Segment Start: Supplied records

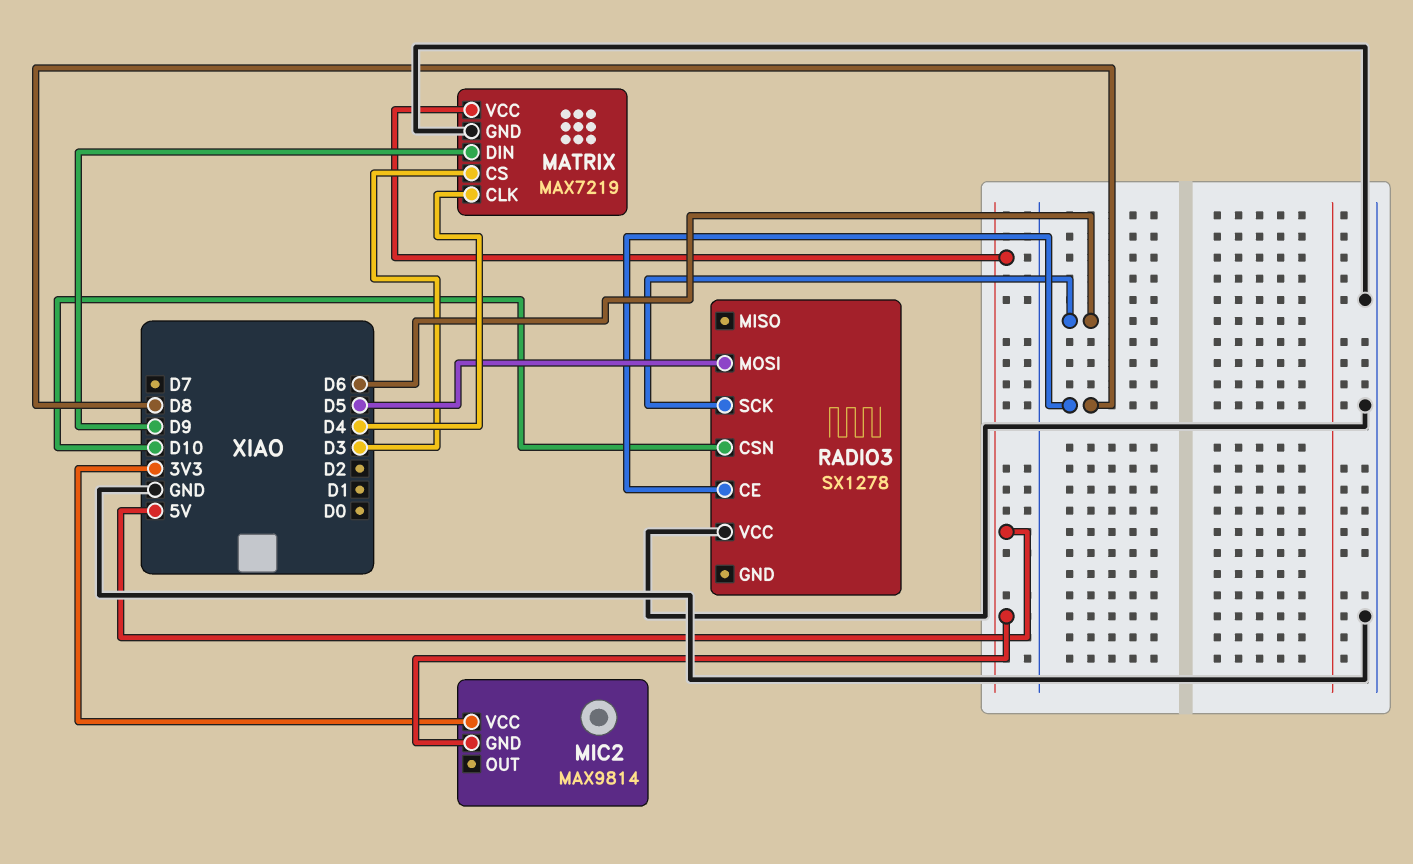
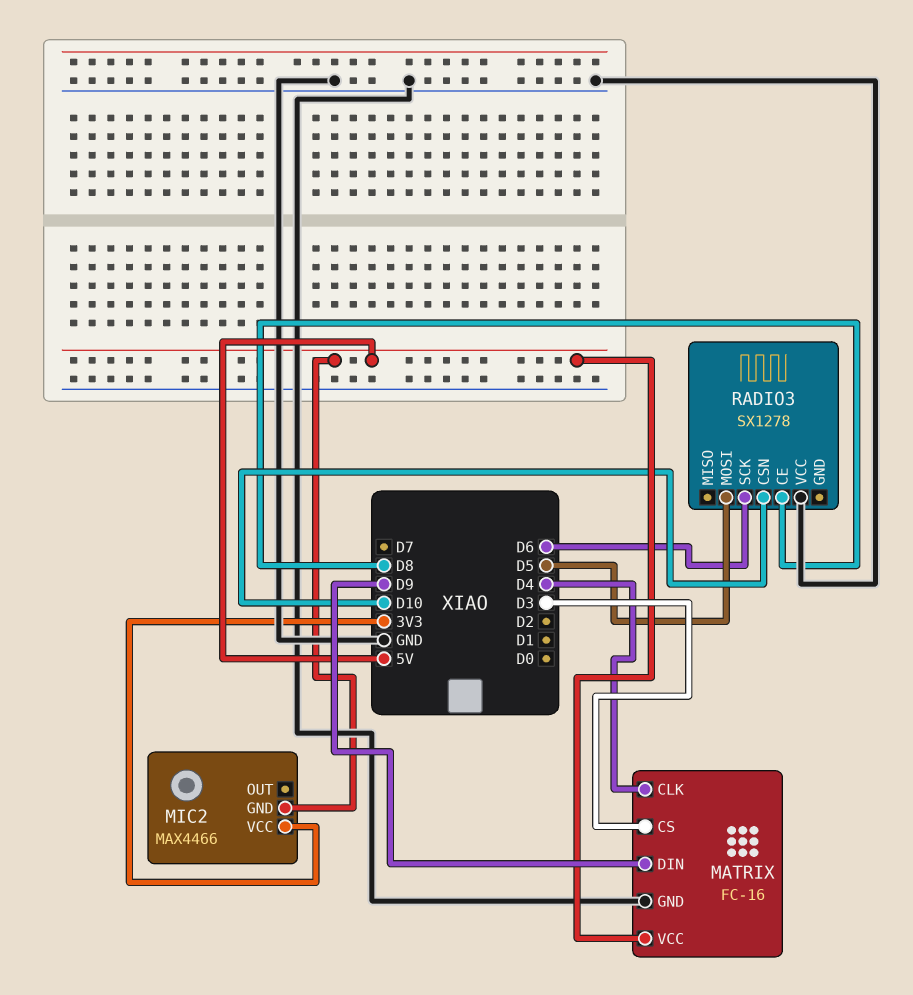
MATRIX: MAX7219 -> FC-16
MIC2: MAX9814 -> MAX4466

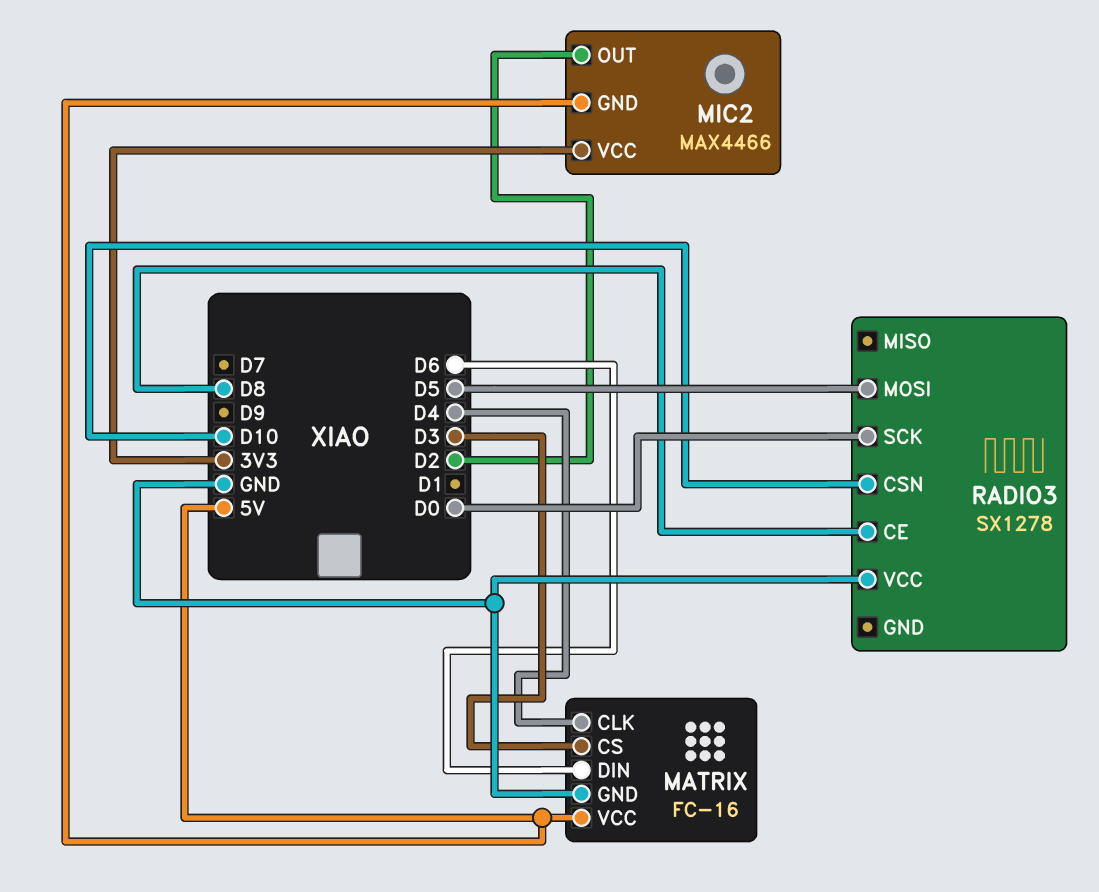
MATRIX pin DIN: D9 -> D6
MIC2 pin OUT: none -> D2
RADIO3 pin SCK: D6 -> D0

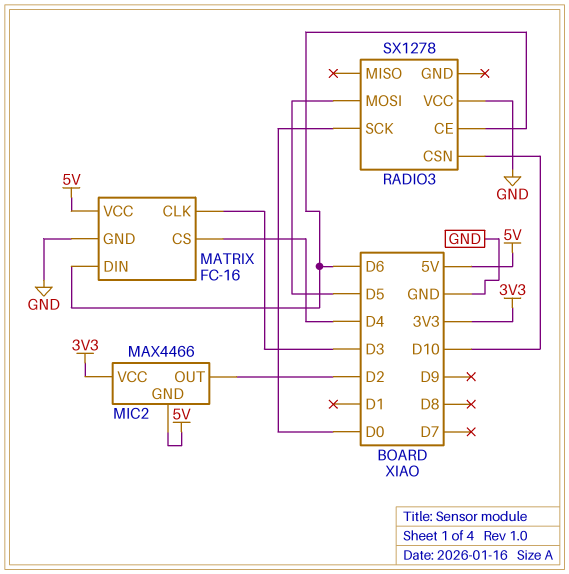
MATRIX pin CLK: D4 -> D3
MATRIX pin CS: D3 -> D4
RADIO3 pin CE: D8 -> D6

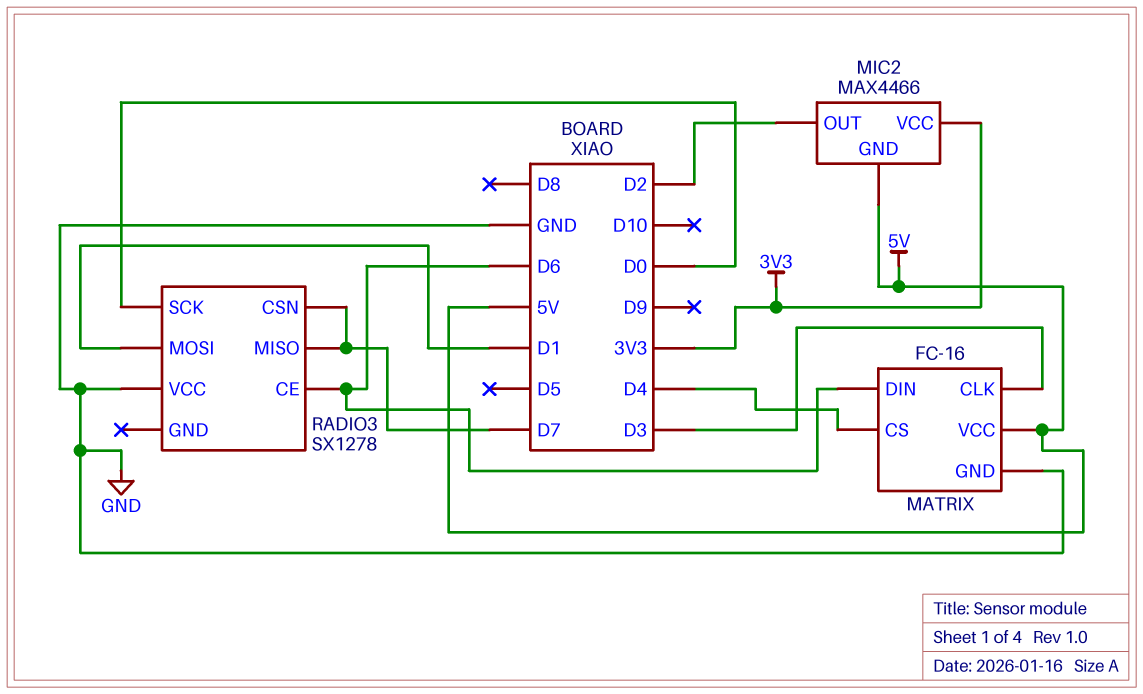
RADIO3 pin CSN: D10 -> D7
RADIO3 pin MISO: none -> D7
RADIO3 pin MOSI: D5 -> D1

Segment End: Supplied records

The preceding entries are to be returned verbatim, with every picture excluded.

MATRIX: MAX7219 -> FC-16
MIC2: MAX9814 -> MAX4466

MATRIX pin DIN: D9 -> D6
MIC2 pin OUT: none -> D2
RADIO3 pin SCK: D6 -> D0

MATRIX pin CLK: D4 -> D3
MATRIX pin CS: D3 -> D4
RADIO3 pin CE: D8 -> D6

RADIO3 pin CSN: D10 -> D7
RADIO3 pin MISO: none -> D7
RADIO3 pin MOSI: D5 -> D1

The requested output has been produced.